*** Opening of MATERIAL PROVIDED ***

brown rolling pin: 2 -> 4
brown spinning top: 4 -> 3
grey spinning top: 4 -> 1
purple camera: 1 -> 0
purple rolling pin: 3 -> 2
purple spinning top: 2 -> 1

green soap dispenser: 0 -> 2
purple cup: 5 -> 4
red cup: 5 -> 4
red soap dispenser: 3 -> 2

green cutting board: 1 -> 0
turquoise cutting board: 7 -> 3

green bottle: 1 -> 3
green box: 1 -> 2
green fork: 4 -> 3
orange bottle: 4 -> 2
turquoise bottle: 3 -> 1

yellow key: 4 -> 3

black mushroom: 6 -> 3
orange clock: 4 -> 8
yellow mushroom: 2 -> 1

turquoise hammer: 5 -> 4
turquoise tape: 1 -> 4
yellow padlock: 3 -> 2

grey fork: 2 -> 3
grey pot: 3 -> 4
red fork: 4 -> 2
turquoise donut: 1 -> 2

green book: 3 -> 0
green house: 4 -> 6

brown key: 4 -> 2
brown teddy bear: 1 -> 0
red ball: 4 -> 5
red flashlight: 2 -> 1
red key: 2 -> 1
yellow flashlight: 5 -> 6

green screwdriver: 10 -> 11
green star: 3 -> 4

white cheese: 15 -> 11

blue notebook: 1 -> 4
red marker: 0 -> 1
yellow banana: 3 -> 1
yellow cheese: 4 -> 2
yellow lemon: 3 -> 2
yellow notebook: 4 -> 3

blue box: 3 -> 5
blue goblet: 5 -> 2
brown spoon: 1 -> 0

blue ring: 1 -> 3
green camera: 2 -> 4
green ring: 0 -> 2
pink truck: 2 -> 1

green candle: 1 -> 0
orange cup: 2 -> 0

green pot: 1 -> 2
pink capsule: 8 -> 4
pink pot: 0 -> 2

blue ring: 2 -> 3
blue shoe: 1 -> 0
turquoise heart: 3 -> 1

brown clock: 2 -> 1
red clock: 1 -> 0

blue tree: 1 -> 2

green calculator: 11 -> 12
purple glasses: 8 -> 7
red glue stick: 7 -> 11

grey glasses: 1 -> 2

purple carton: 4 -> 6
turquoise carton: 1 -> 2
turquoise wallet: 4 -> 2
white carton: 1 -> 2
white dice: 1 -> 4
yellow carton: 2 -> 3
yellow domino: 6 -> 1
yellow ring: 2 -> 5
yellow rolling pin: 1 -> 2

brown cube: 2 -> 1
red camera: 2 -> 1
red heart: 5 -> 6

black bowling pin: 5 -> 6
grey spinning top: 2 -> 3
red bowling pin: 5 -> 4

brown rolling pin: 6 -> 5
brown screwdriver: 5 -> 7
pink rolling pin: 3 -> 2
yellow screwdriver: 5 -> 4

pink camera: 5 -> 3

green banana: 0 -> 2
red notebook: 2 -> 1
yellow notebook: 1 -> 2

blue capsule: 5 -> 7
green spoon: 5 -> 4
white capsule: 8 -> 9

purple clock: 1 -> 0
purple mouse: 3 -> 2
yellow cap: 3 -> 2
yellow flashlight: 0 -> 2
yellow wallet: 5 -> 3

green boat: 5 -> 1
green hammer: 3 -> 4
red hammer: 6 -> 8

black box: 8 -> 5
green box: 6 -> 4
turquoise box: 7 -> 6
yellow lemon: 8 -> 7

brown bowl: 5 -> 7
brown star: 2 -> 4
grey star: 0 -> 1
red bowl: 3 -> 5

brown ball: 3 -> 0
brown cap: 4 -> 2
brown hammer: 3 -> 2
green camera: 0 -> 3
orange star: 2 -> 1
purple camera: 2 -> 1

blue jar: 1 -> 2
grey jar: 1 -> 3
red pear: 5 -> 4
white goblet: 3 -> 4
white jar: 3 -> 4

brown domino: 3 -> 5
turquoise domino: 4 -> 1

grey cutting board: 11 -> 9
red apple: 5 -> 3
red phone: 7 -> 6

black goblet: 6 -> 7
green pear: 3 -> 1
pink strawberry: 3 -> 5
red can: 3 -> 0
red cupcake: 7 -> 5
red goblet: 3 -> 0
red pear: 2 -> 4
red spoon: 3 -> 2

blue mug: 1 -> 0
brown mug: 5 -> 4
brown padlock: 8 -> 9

*** Close of MATERIAL PROVIDED ***

§ WORK TO COMPLETE: From the material above, copy each line that includes the word "notebook".

§ YOUR SOLUTION:
blue notebook: 1 -> 4
yellow notebook: 4 -> 3
red notebook: 2 -> 1
yellow notebook: 1 -> 2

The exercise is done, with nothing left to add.